** Opening Data under study block **

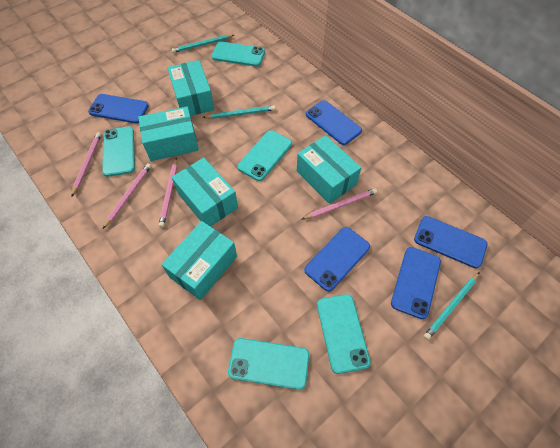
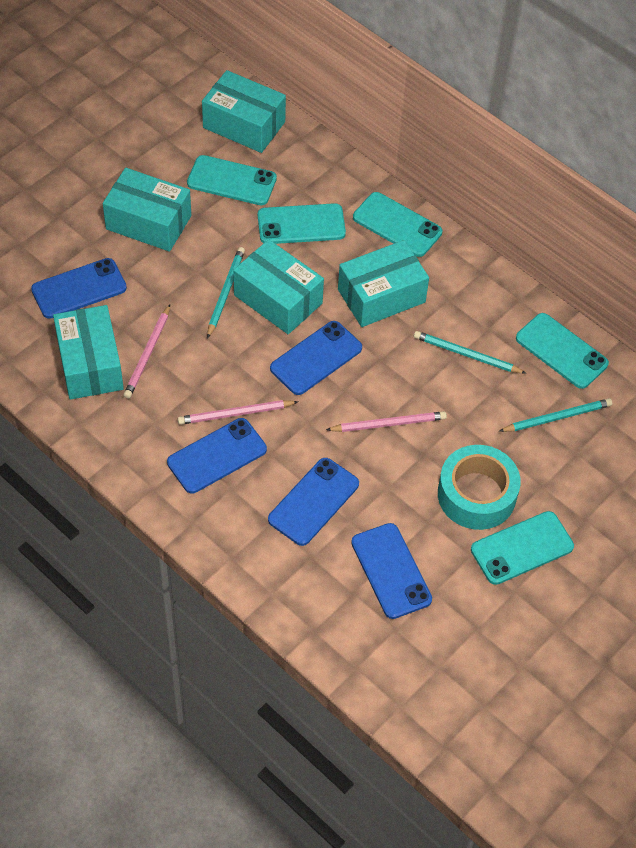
pink pencil: 4 -> 3
turquoise tape: 0 -> 1

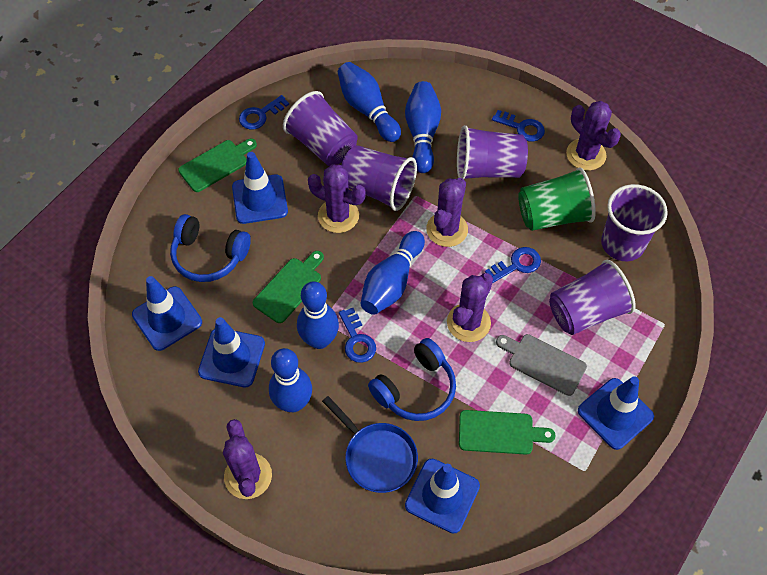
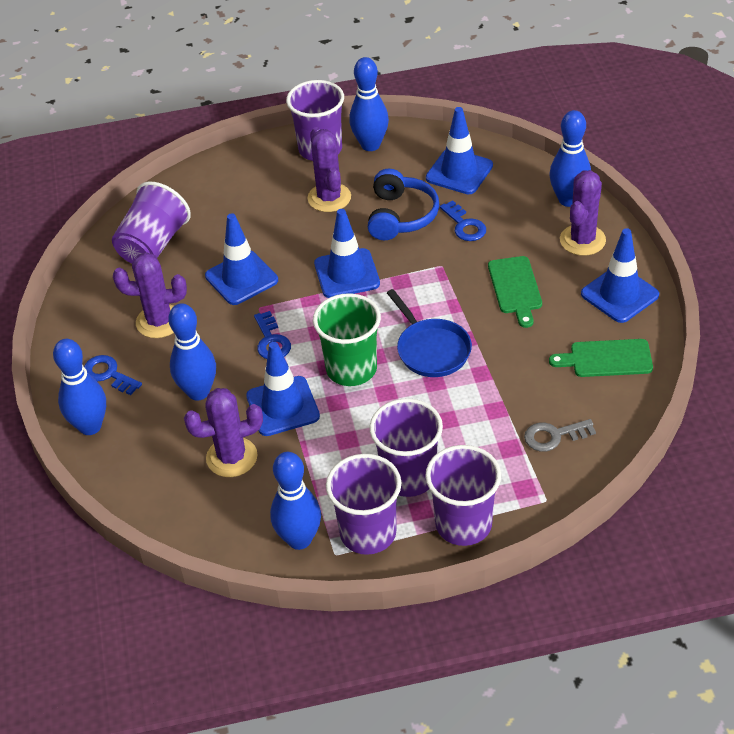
blue headphones: 2 -> 1
blue key: 4 -> 3
green cutting board: 3 -> 2
grey cutting board: 1 -> 0
grey key: 0 -> 1
purple cactus: 5 -> 4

** Closing Data under study block **

Directions
Word for word, return the lines from the one holding "grey cutting board: 1 -> 0" through the end of the entries above.

Exercise result
grey cutting board: 1 -> 0
grey key: 0 -> 1
purple cactus: 5 -> 4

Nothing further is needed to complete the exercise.